*** Begin section ***
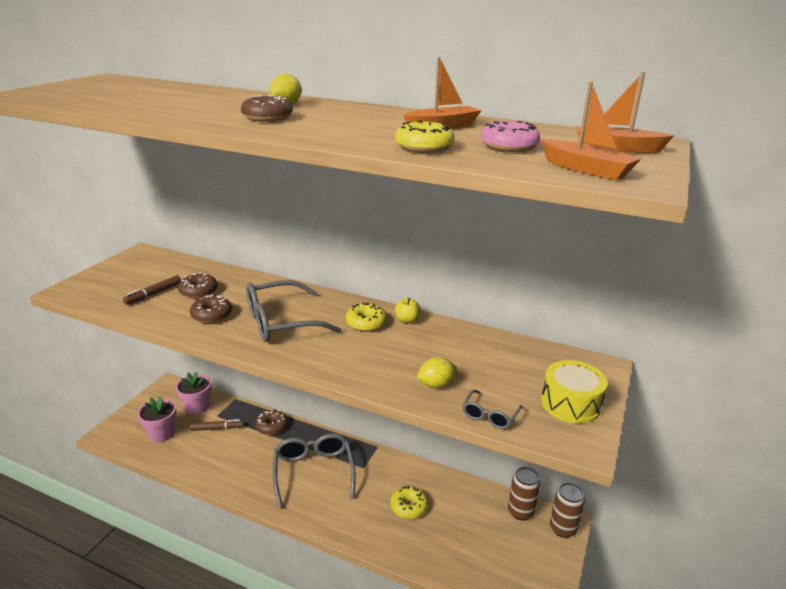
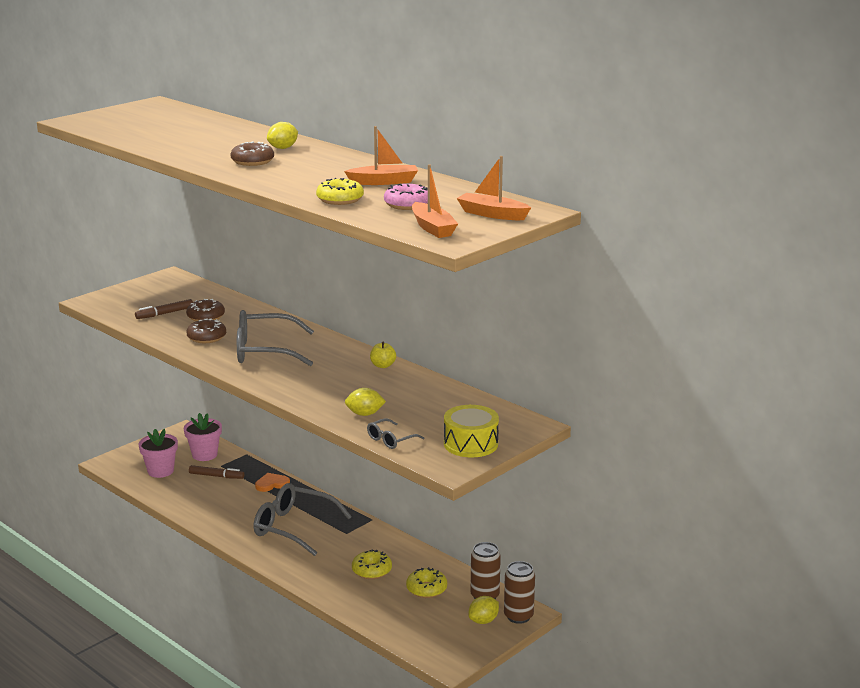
camera: 20 degrees right, 5 degrees down
(271, 426) = (272, 484): brown donut -> orange heart
(313, 472) = (293, 527): grey glasses -> grey glasses turned 75 degrees counterclockwise
(366, 323) = (342, 362): yellow donut -> yellow donut (426, 589)
(538, 543) = (483, 621): none -> yellow lemon

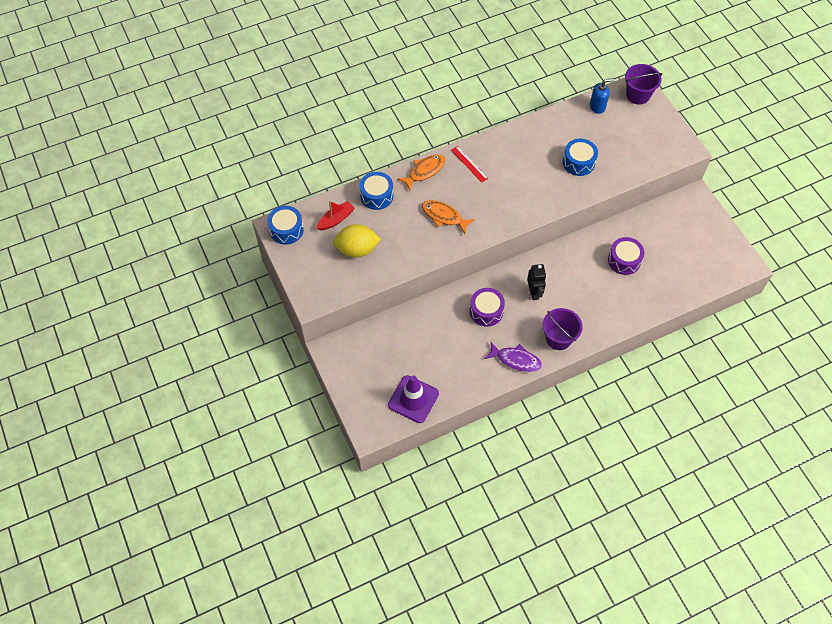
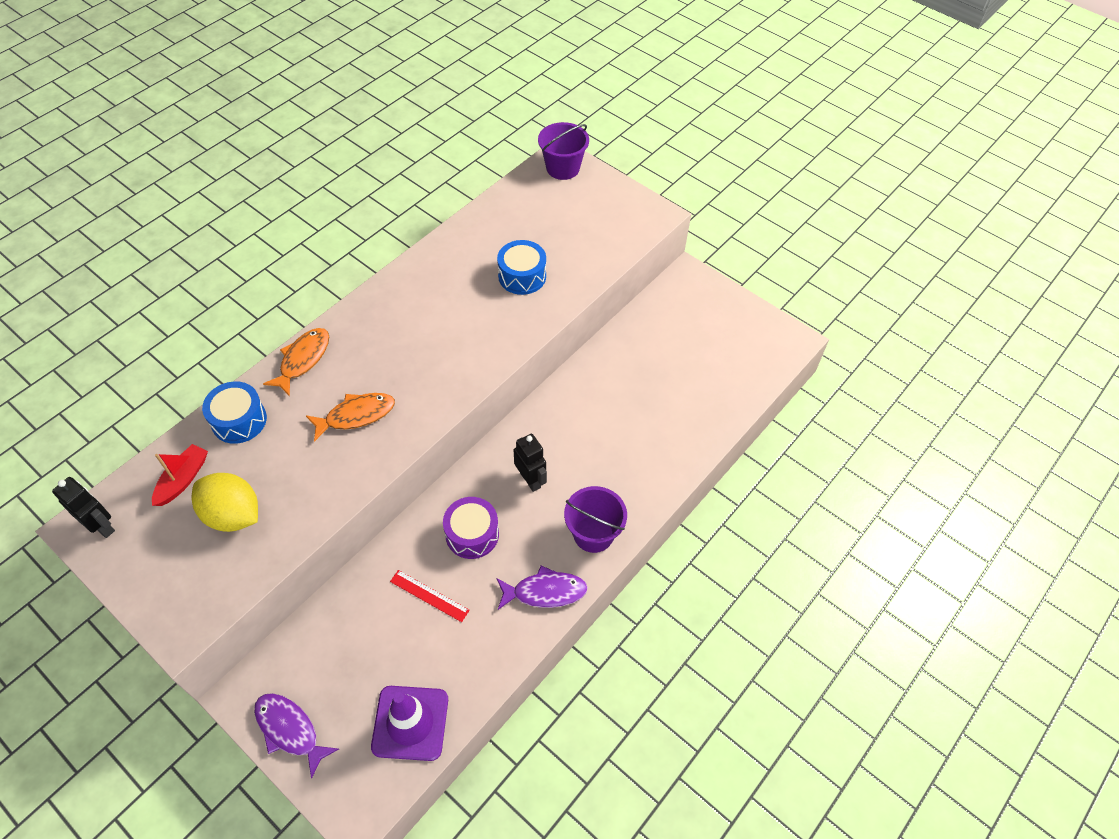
camera: 25 degrees left, 5 degrees down
(286, 230) = (102, 526): blue drum -> black robot
(348, 377) = (290, 730): none -> purple fish
(357, 249) = (233, 515): yellow lemon -> yellow lemon turned 60 degrees clockwise
(444, 216) = (356, 415): orange fish -> orange fish turned 150 degrees clockwise
(469, 164) = (367, 328): red ruler -> red ruler (429, 596)
(597, 107) = (516, 198): blue soap dispenser -> none
(624, 260) = (635, 389): purple drum -> none

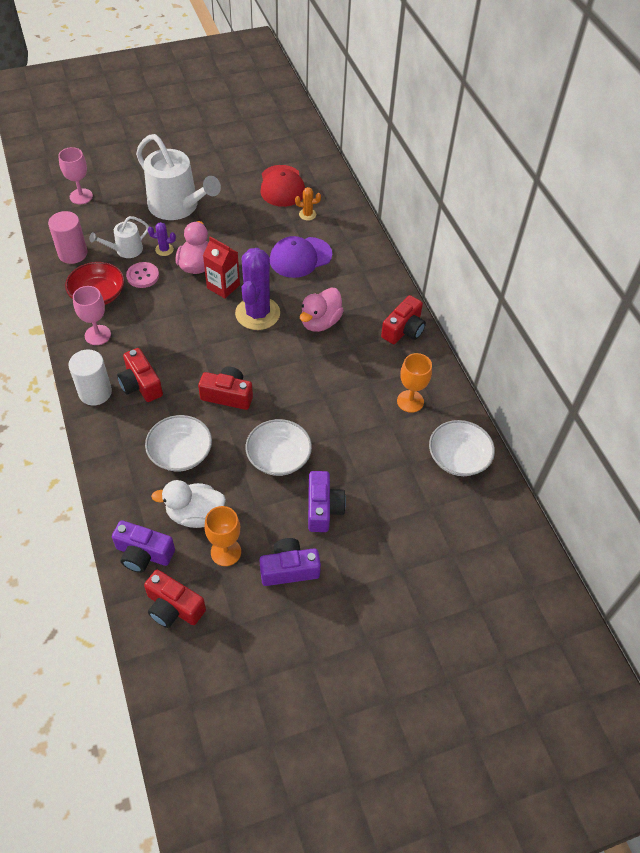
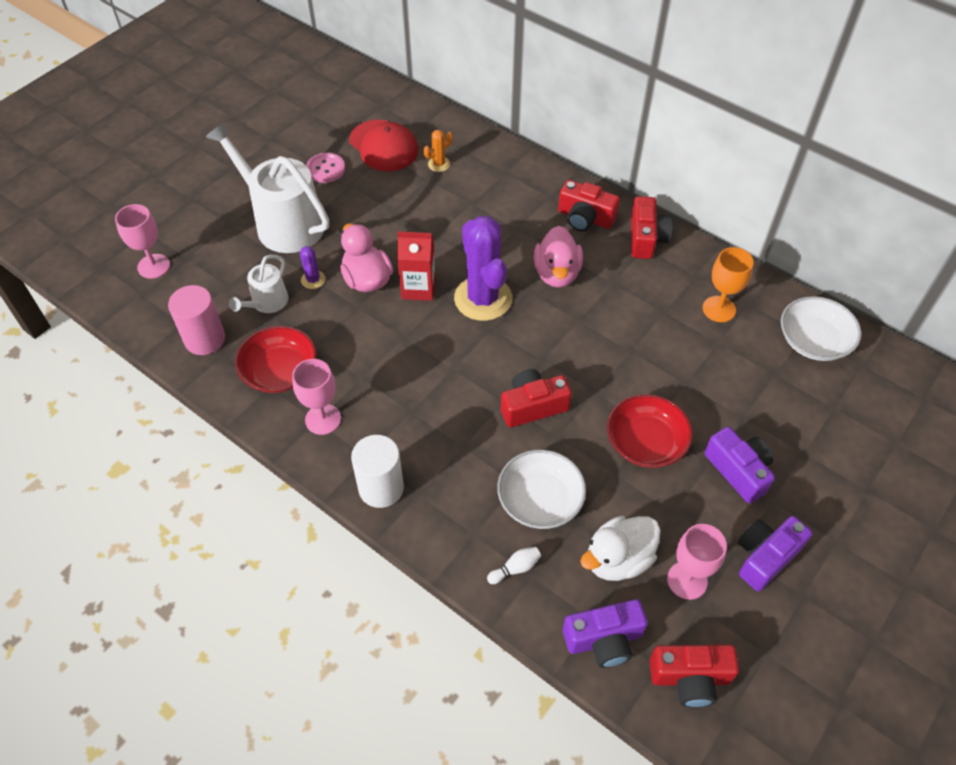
camera: 30 degrees left, 0 degrees up
(130, 483) = (515, 568): none -> white bowling pin
(141, 384) = (425, 448): red camera -> red camera (585, 218)
(143, 276) = (315, 322): pink button -> pink button (325, 169)
(164, 249) = (313, 280): purple cactus -> purple cactus turned 75 degrees counterclockwise
(177, 206) = (284, 223): white watering can -> white watering can turned 150 degrees counterclockwise
(226, 552) = (687, 580): orange goblet -> pink goblet
(278, 457) = (646, 442): white bowl -> red bowl
(300, 257) = (473, 214): purple cap -> none

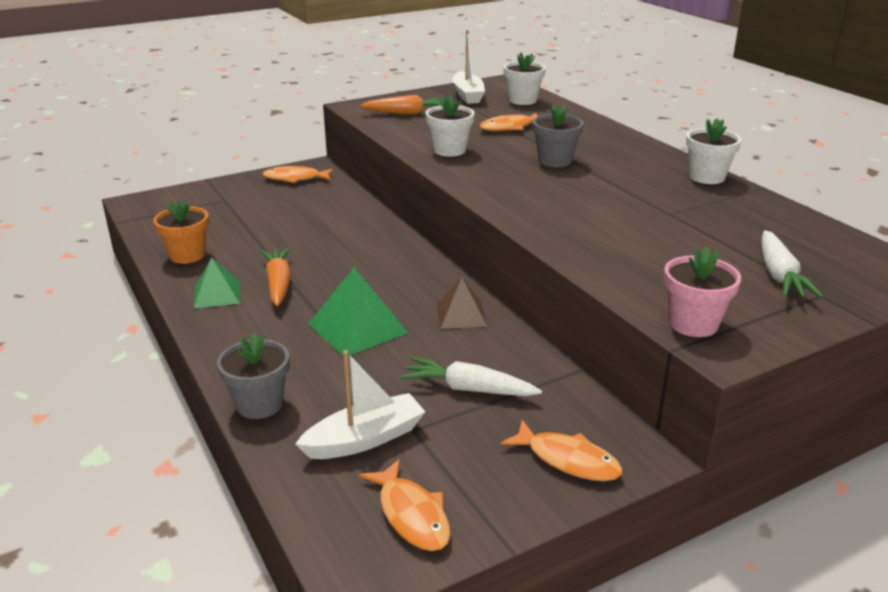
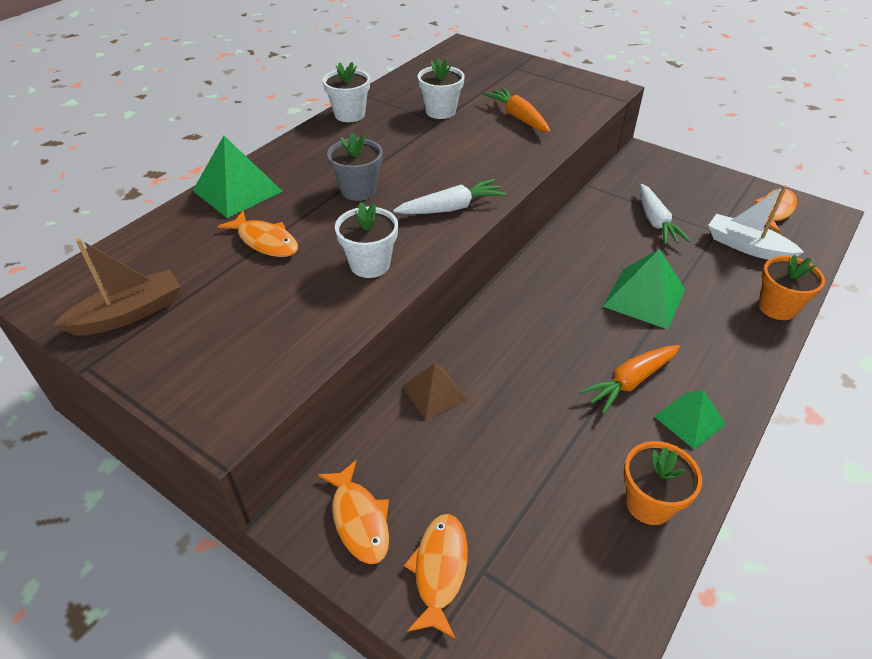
camera: 115 degrees left, 15 degrees up
(259, 404) = (777, 307): grey flower pot -> orange flower pot
(407, 113) = (240, 348): orange carrot -> orange carrot (518, 117)
(461, 315) = (574, 250): brown pyramid -> brown pyramid (434, 393)
(468, 95) = (129, 314): white boat -> brown boat
(522, 100) = (145, 257): white flower pot -> white flower pot (440, 111)
(567, 460) = (675, 174): orange fish -> orange fish (439, 570)
(587, 126) = (237, 191): none -> green pyramid
(693, 324) = (592, 98): pink flower pot -> none
(779, 275) = (503, 79): white carrot -> white carrot (451, 208)

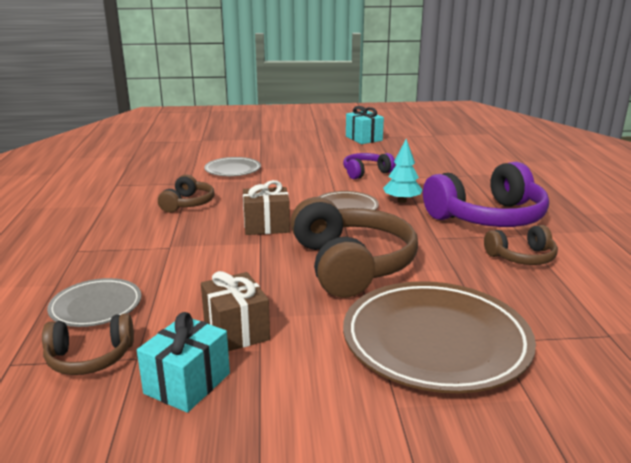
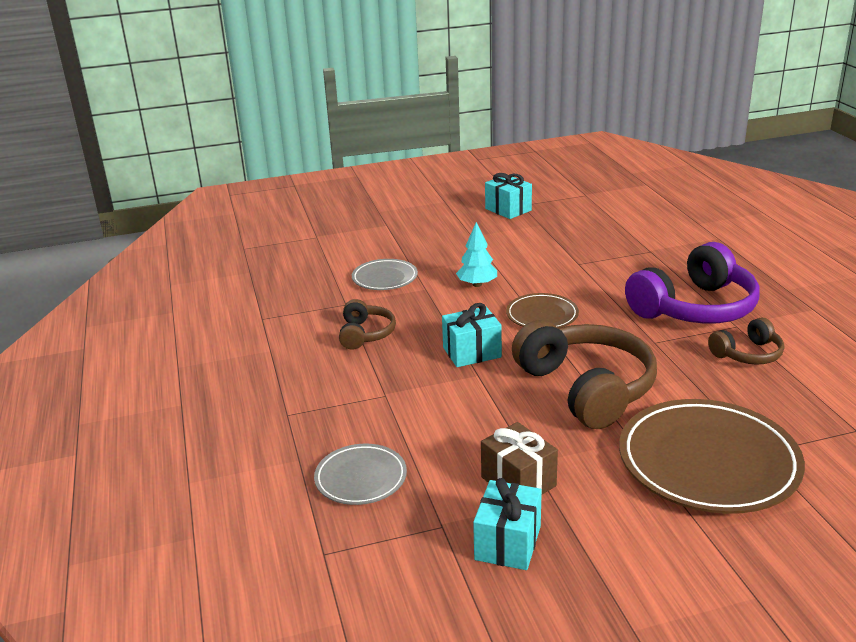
camera: 10 degrees left, 5 degrees up
(90, 358) = (397, 534): brown headphones -> none
(266, 226) = (472, 352): brown gift -> turquoise gift
(366, 172) = (537, 262): purple headphones -> none
(402, 201) = (596, 297): turquoise tree -> turquoise tree (477, 284)

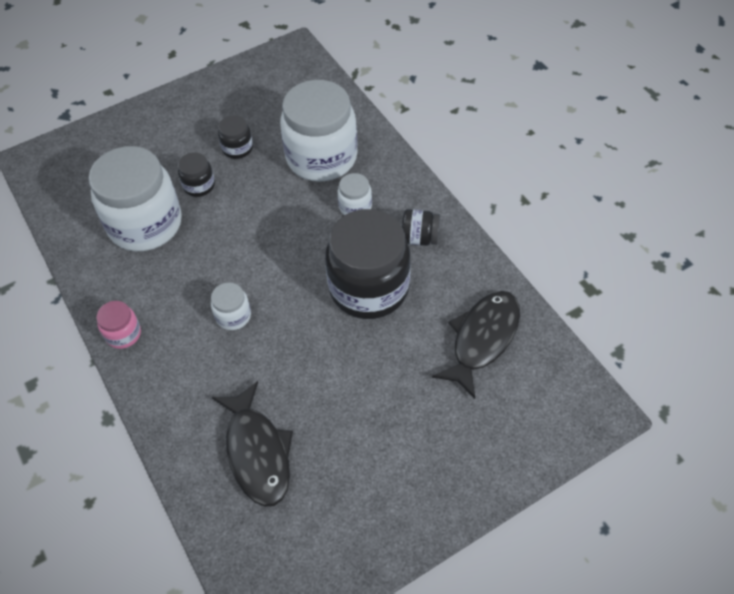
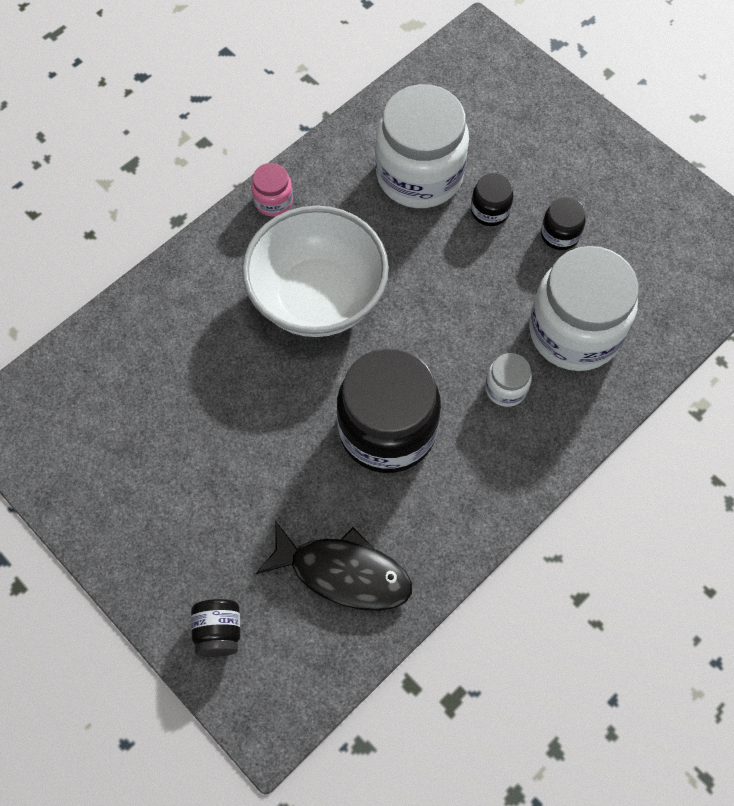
camera: 75 degrees right, 10 degrees up
(233, 316) = (318, 297): white jar -> white bowl
(257, 452) = (160, 365): black fish -> none
(420, 238) = (476, 474): black jar -> black jar (219, 632)

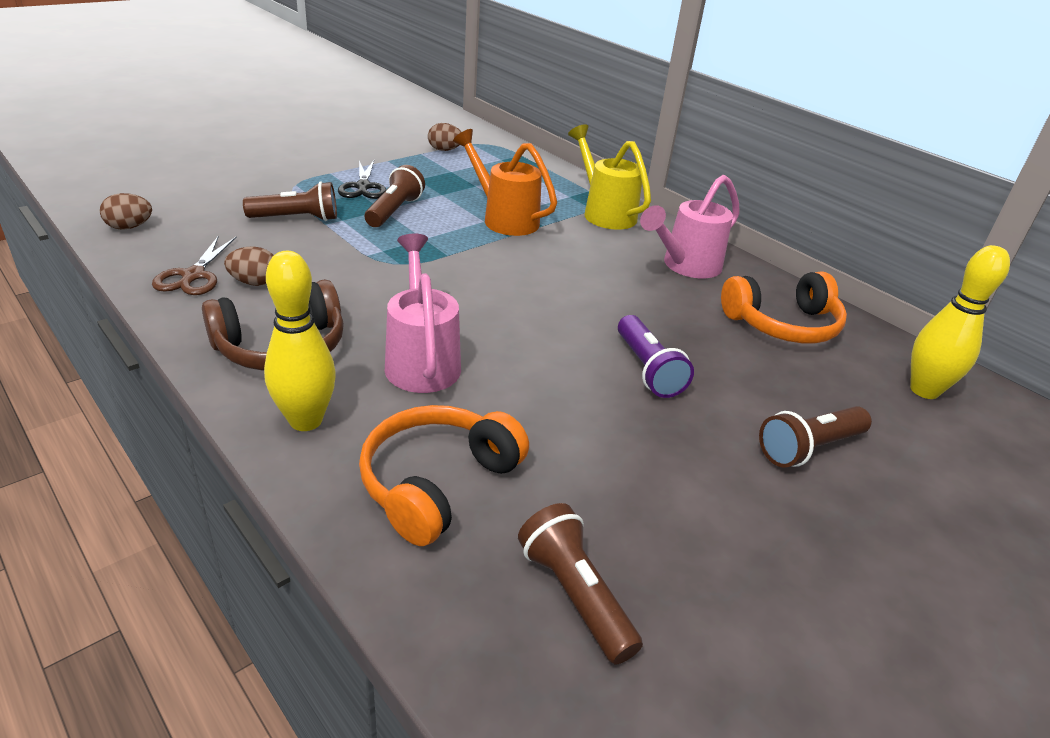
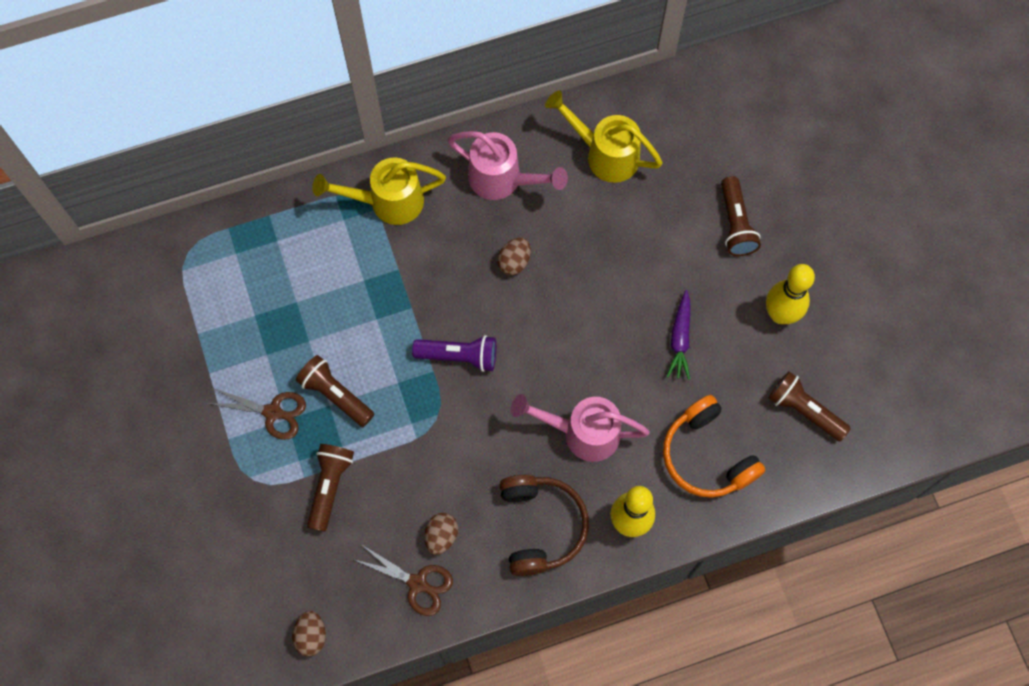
camera: 65 degrees left, 35 degrees up
(363, 187) = (273, 412): black scissors -> brown scissors
(444, 150) = (195, 305): brown egg -> brown egg (514, 262)
(504, 219) = (377, 299): orange watering can -> none
(574, 595) = (804, 410): brown flashlight -> brown flashlight turned 45 degrees clockwise
(601, 423) = (680, 339): none -> purple carrot
(647, 369) = (633, 282): purple flashlight -> purple flashlight (459, 356)
(685, 266) = (502, 180): pink watering can -> pink watering can turned 45 degrees counterclockwise
(783, 324) = (605, 154): orange headphones -> yellow watering can
(924, 390) = (702, 110): yellow bowling pin -> yellow bowling pin (780, 314)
*** End section ***
• **TASK DIRECTIONS**
Lines from the one holding "(647, 369) = (633, 282): purple" to the last line of the records: return these exactly, and only these.

• **FINAL ANSWER**
(647, 369) = (633, 282): purple flashlight -> purple flashlight (459, 356)
(685, 266) = (502, 180): pink watering can -> pink watering can turned 45 degrees counterclockwise
(783, 324) = (605, 154): orange headphones -> yellow watering can
(924, 390) = (702, 110): yellow bowling pin -> yellow bowling pin (780, 314)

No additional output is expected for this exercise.